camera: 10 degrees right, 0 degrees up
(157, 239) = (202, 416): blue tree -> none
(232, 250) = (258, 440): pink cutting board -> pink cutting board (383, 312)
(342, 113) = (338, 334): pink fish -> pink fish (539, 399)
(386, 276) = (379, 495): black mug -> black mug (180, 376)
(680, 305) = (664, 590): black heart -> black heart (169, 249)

+--

WORK INSTRUCTIONS: Each record must be transcribed word for word.

RESULT OF THIS EXERCISE:
camera: 10 degrees right, 0 degrees up
(157, 239) = (202, 416): blue tree -> none
(232, 250) = (258, 440): pink cutting board -> pink cutting board (383, 312)
(342, 113) = (338, 334): pink fish -> pink fish (539, 399)
(386, 276) = (379, 495): black mug -> black mug (180, 376)
(680, 305) = (664, 590): black heart -> black heart (169, 249)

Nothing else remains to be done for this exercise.